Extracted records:
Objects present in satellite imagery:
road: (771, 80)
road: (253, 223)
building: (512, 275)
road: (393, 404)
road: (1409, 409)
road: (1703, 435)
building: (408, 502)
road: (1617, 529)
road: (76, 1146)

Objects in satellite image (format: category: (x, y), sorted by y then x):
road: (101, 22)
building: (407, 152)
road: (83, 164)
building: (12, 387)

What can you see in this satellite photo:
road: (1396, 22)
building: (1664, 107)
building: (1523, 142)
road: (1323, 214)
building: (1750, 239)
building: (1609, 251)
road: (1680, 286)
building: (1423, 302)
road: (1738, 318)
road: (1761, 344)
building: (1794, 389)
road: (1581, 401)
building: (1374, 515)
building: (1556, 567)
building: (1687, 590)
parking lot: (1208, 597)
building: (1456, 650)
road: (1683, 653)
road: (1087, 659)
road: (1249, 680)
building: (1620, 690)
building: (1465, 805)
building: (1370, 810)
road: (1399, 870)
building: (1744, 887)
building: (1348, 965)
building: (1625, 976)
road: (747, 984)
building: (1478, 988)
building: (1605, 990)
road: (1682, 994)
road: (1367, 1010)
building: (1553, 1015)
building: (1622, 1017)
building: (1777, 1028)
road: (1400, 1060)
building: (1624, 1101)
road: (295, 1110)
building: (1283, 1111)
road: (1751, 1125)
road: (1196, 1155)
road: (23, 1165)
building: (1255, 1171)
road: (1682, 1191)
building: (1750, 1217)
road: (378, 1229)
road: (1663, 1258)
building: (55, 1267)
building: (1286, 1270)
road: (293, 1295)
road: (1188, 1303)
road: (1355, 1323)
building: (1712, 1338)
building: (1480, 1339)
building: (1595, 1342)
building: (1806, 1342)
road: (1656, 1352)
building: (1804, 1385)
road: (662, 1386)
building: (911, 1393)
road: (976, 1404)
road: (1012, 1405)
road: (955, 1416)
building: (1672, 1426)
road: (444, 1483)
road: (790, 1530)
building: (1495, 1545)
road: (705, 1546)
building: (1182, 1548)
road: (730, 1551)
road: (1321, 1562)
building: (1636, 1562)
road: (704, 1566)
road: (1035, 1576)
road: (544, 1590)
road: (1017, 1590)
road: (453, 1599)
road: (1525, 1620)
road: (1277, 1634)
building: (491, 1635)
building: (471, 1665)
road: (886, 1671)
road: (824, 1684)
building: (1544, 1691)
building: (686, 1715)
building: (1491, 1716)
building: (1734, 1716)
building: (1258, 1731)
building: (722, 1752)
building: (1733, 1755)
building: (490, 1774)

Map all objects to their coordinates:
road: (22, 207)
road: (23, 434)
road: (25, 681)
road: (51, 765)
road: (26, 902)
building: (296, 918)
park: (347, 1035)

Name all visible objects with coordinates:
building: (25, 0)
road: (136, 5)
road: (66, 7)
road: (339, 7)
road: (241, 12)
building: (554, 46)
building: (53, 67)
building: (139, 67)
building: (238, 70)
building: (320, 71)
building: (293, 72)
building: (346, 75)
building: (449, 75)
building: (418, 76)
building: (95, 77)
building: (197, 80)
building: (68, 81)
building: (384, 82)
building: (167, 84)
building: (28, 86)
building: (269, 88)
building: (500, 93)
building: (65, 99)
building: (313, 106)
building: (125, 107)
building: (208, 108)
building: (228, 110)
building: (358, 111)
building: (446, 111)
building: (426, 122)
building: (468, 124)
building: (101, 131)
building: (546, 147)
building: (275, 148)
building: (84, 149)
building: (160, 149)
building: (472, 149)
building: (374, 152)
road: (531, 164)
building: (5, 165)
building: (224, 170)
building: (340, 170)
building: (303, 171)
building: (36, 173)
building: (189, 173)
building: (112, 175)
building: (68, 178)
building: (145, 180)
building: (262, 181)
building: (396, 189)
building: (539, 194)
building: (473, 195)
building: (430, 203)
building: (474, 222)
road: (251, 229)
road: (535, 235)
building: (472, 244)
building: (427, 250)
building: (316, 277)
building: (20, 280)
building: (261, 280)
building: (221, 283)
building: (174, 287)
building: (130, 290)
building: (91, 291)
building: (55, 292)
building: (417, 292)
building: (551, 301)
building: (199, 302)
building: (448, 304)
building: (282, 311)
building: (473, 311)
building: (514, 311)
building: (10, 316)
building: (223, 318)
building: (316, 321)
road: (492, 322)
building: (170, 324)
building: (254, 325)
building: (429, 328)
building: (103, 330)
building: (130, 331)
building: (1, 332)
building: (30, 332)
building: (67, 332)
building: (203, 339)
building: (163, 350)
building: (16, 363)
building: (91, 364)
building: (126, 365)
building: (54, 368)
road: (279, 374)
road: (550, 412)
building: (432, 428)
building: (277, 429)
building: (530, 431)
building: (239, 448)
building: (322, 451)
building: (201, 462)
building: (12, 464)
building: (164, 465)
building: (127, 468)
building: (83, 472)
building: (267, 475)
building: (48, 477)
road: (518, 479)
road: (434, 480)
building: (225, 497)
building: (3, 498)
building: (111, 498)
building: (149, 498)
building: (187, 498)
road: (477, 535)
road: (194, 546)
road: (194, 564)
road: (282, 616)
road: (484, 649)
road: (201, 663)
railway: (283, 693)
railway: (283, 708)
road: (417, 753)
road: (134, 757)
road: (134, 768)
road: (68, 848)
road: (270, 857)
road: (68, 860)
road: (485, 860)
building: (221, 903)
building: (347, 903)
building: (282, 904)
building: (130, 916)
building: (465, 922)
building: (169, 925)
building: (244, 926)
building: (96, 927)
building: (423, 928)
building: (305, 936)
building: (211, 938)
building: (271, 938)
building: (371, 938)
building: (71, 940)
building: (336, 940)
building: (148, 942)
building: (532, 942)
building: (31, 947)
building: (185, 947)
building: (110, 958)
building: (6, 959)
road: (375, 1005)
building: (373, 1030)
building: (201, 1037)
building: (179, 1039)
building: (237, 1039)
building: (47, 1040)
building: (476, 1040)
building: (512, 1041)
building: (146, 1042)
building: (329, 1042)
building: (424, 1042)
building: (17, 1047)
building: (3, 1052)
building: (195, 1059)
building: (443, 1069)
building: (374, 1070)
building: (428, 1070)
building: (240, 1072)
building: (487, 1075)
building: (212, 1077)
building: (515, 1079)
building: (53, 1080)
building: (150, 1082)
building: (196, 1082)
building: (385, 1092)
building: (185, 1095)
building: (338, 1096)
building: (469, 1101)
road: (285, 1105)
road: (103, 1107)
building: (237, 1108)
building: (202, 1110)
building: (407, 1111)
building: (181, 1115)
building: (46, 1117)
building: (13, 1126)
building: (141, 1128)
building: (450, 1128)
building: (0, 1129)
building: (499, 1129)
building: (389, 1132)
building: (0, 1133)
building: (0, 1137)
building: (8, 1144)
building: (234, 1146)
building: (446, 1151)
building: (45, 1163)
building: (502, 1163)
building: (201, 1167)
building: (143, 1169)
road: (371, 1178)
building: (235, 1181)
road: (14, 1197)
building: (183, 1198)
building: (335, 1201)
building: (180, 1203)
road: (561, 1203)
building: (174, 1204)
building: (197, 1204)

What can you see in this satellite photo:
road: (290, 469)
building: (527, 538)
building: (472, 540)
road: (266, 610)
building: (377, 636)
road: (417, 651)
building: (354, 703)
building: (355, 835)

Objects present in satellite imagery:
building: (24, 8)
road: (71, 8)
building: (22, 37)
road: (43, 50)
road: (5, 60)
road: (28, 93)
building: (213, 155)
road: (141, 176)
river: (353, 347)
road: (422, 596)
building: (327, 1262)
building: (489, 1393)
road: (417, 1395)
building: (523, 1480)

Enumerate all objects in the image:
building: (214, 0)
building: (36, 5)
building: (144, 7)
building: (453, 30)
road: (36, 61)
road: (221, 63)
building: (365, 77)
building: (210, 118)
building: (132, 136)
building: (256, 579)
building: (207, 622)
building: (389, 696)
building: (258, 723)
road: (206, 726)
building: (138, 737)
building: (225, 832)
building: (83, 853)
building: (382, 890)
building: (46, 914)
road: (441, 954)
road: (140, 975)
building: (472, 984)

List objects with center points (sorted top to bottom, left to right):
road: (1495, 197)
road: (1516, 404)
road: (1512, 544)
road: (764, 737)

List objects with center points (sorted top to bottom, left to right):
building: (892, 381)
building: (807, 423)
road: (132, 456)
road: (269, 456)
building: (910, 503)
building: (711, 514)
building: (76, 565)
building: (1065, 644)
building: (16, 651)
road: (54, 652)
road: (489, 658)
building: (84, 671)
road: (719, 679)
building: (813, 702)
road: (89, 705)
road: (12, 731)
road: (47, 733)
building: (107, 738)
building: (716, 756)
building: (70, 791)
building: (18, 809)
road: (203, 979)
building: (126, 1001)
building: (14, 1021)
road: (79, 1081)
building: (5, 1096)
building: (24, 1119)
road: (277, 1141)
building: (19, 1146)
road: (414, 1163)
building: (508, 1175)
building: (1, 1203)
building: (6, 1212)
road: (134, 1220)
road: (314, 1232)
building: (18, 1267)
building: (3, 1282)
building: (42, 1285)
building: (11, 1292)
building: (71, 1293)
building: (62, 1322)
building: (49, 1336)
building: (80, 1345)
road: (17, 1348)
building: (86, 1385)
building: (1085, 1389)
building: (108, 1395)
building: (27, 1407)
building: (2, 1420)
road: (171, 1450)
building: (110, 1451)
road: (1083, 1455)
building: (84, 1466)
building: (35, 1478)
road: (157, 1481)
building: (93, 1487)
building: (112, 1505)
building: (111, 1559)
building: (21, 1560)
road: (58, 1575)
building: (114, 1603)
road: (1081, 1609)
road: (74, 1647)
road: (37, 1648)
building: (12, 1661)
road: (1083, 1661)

WORK ITEM:
A bare number is the whole answer: how many lines in the entries contain "coordinates"?

YOUR RESPONSE:
2